§ **Data**
—————

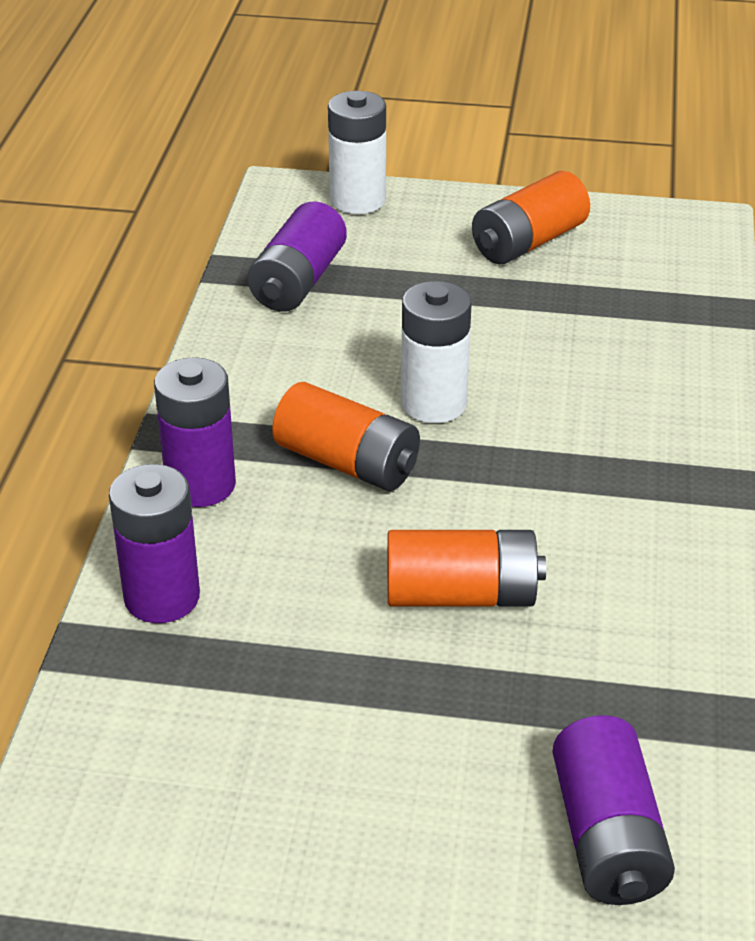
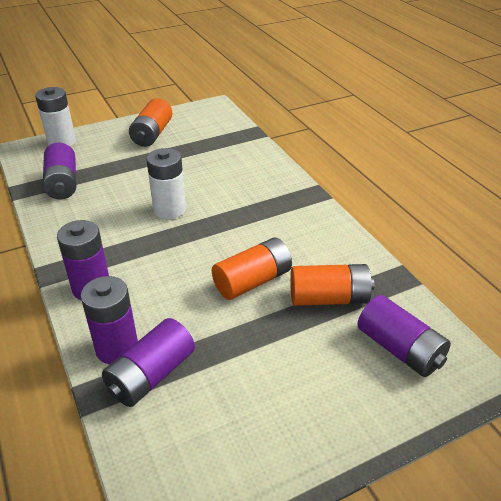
camera: 35 degrees left, 0 degrees up
(176, 662) = (151, 375): none -> purple battery
(347, 462) = (153, 249): orange battery -> orange battery (329, 298)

—————

§ **Required action**
Exclude the pictures and give back the rest of the data above exactly as written.

§ **Answer to the problem**
camera: 35 degrees left, 0 degrees up
(176, 662) = (151, 375): none -> purple battery
(347, 462) = (153, 249): orange battery -> orange battery (329, 298)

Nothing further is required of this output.